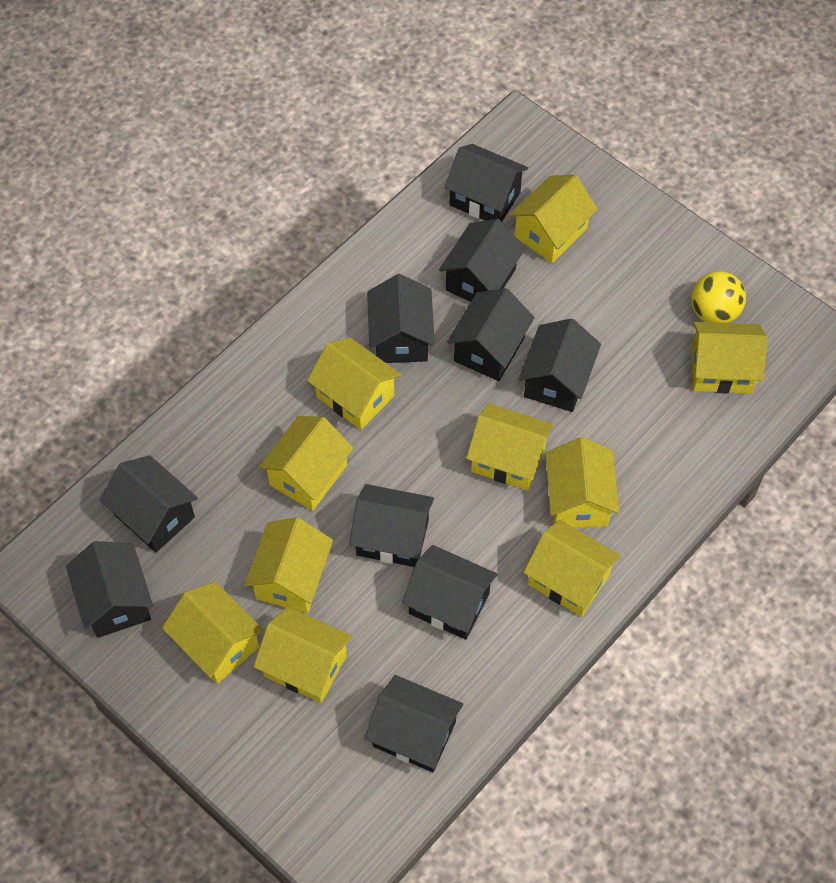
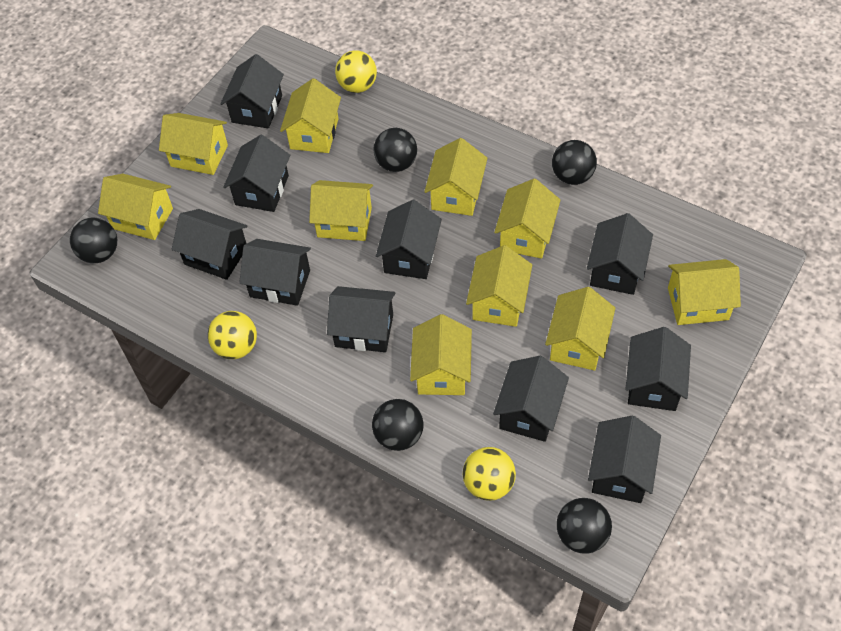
black ball: 0 -> 5
yellow ball: 1 -> 3

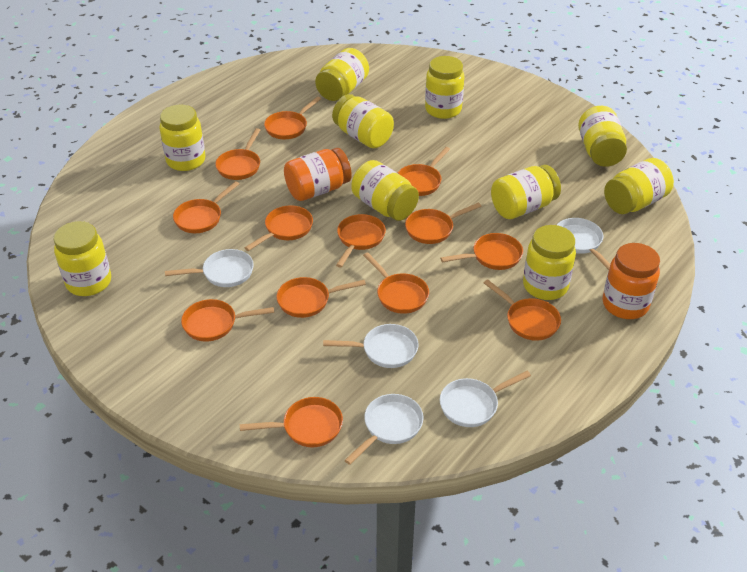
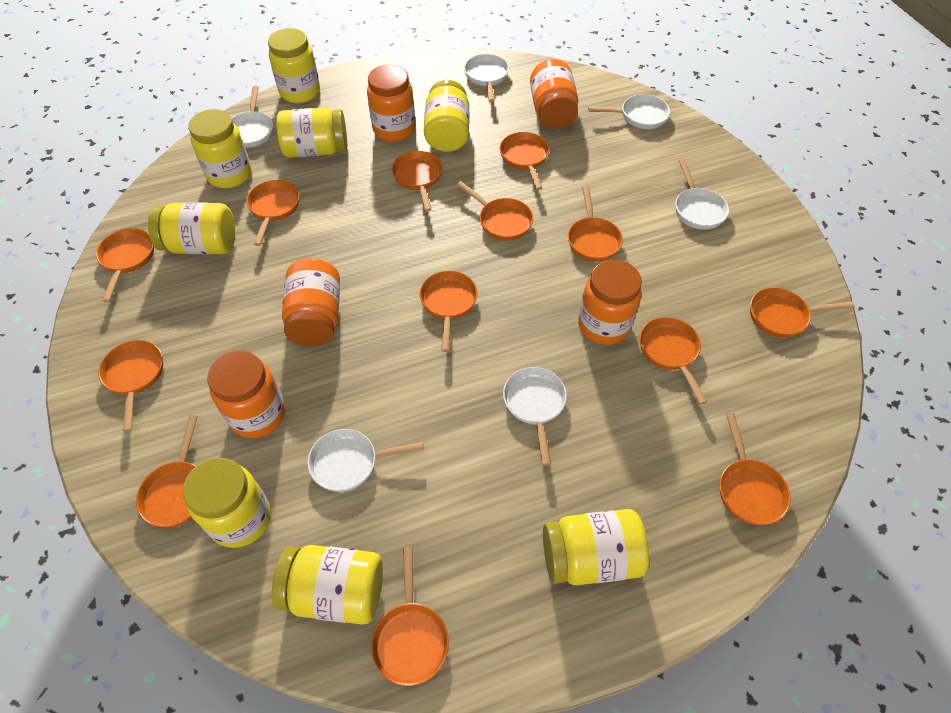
orange jar: 2 -> 5
white pan: 5 -> 6
yellow jar: 10 -> 8

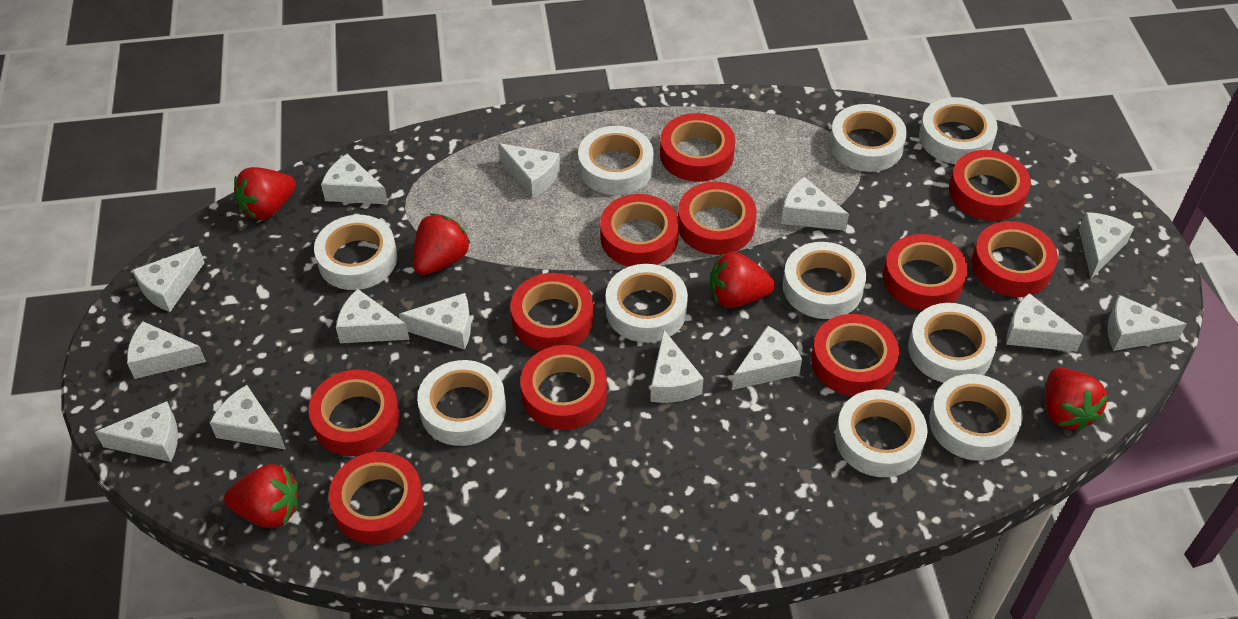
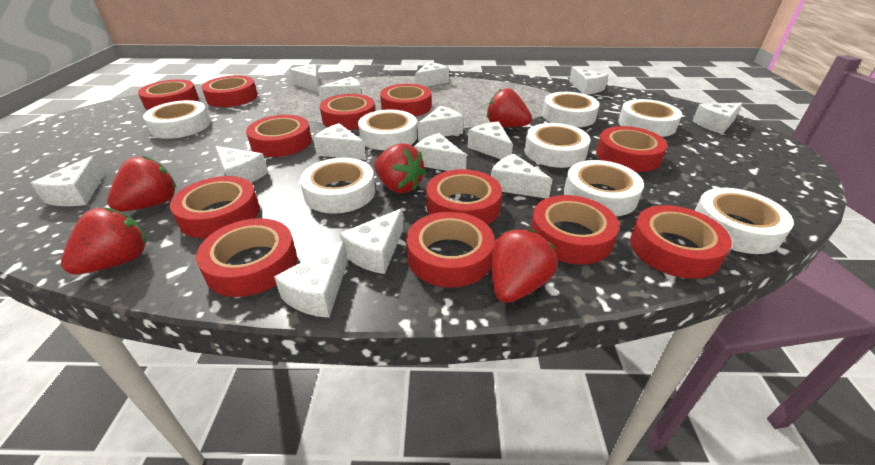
red tape: 11 -> 12
white tape: 10 -> 8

_ACTIVITY_:
The expected answer is an exact copy of the lines from the one containing "orange jar: 2 -> 5" through the last line of the entries above, both included, without pictures.

_OUTPUT FOR THIS EXERCISE_:
orange jar: 2 -> 5
white pan: 5 -> 6
yellow jar: 10 -> 8

red tape: 11 -> 12
white tape: 10 -> 8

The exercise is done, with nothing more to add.